#### [EXTRACTED RECORDS]

☆ ☆ ☆ ☆ ☆ ☆ ☆

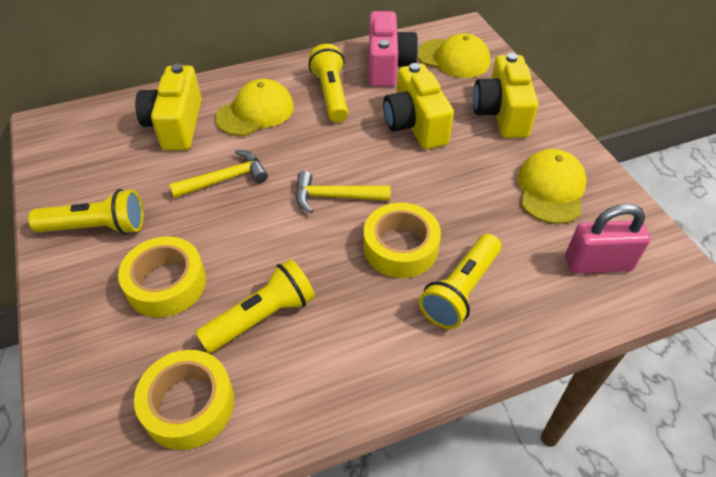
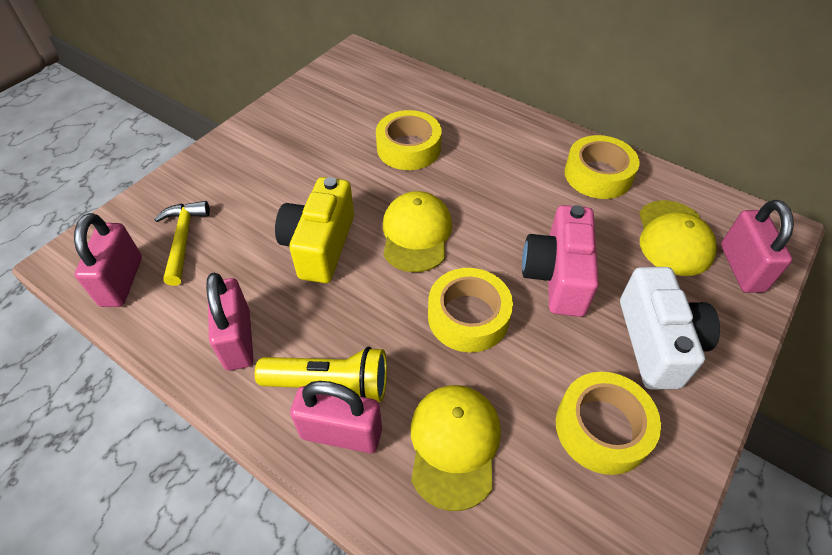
pink padlock: 1 -> 4
white camera: 0 -> 1
yellow camera: 3 -> 1
yellow flashlight: 4 -> 1
yellow hammer: 2 -> 1
yellow tape: 3 -> 4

☆ ☆ ☆ ☆ ☆ ☆ ☆

#### [TASK OBJECTIVE]
Which lines of the material above hold the string "yellow"? Pull them out.

#### [SOLUTION FOR THIS PROBLEM]
yellow camera: 3 -> 1
yellow flashlight: 4 -> 1
yellow hammer: 2 -> 1
yellow tape: 3 -> 4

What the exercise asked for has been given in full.